Work instructions ▸
Where the records below reach the line containing "(482, 557) = (121, 333): pink", start transcribing, and end with the line containing "(169, 168) = (143, 144): black", exactly and with nothing else added.

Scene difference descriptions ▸
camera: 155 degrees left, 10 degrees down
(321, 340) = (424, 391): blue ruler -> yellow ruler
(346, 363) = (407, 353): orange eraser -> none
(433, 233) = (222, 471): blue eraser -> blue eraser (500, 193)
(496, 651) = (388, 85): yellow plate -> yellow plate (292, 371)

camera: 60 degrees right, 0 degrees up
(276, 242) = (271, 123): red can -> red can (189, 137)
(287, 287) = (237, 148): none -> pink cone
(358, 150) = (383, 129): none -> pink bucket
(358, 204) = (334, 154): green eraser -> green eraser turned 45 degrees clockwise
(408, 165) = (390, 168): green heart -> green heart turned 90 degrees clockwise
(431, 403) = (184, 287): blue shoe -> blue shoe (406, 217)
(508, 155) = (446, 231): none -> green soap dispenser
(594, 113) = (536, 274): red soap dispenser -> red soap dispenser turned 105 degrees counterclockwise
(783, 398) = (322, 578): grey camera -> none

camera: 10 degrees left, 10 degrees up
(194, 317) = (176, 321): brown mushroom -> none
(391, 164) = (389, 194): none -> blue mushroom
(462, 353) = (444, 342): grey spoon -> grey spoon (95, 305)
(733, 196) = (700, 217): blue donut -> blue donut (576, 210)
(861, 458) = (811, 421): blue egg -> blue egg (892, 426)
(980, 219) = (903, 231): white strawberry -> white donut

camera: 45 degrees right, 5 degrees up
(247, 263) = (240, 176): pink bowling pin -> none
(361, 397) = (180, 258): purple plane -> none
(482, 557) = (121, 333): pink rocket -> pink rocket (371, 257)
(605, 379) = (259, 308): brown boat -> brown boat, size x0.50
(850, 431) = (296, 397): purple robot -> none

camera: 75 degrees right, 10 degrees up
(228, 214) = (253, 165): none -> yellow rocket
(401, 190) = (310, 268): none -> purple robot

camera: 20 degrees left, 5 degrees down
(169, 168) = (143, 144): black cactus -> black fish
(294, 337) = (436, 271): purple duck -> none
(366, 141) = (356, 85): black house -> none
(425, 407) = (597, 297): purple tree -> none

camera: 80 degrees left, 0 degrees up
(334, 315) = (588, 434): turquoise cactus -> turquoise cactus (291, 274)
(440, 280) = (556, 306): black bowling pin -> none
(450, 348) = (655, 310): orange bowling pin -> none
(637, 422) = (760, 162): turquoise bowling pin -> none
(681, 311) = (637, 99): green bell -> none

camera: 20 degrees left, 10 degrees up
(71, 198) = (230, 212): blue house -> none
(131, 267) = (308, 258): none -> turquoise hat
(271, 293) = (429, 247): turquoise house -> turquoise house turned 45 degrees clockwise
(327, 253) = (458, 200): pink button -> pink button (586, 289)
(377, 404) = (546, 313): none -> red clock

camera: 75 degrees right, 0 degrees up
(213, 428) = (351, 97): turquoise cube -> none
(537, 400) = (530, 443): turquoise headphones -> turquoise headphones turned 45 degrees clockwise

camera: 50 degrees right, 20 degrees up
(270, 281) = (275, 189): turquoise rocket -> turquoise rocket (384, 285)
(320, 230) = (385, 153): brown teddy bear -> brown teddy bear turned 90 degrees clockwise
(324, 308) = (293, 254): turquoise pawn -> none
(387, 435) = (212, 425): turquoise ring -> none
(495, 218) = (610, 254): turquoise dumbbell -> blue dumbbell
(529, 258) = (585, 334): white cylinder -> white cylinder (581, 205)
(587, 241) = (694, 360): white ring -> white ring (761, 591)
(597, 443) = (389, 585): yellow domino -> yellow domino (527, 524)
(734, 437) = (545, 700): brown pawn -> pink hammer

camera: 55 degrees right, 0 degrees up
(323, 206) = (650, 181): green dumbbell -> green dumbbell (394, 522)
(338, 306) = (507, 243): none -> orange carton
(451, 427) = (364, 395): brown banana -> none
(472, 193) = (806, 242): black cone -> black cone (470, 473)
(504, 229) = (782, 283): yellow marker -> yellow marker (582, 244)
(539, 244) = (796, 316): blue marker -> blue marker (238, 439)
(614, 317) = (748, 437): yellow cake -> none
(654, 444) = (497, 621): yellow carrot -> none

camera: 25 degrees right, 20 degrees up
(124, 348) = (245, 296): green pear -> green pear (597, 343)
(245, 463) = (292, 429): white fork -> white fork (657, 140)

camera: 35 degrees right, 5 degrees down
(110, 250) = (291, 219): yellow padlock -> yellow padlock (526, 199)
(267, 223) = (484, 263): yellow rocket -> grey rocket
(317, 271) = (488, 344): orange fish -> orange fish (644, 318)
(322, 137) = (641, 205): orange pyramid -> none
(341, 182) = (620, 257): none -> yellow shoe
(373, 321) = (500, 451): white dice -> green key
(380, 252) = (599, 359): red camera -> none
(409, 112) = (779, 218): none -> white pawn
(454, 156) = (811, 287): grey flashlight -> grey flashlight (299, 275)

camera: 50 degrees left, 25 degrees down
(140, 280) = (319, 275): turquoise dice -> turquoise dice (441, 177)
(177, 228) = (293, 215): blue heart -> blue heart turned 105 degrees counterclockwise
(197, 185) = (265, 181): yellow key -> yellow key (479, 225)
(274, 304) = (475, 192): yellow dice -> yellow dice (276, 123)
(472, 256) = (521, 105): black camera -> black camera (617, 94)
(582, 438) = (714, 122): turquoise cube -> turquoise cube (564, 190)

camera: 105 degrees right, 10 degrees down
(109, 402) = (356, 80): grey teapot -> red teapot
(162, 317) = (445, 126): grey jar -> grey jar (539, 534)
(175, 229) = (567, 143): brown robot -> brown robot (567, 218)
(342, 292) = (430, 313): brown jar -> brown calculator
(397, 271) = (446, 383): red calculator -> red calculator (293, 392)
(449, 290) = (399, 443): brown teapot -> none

Response for this exercise ▸
(482, 557) = (121, 333): pink rocket -> pink rocket (371, 257)
(605, 379) = (259, 308): brown boat -> brown boat, size x0.50
(850, 431) = (296, 397): purple robot -> none

camera: 75 degrees right, 10 degrees up
(228, 214) = (253, 165): none -> yellow rocket
(401, 190) = (310, 268): none -> purple robot

camera: 20 degrees left, 5 degrees down
(169, 168) = (143, 144): black cactus -> black fish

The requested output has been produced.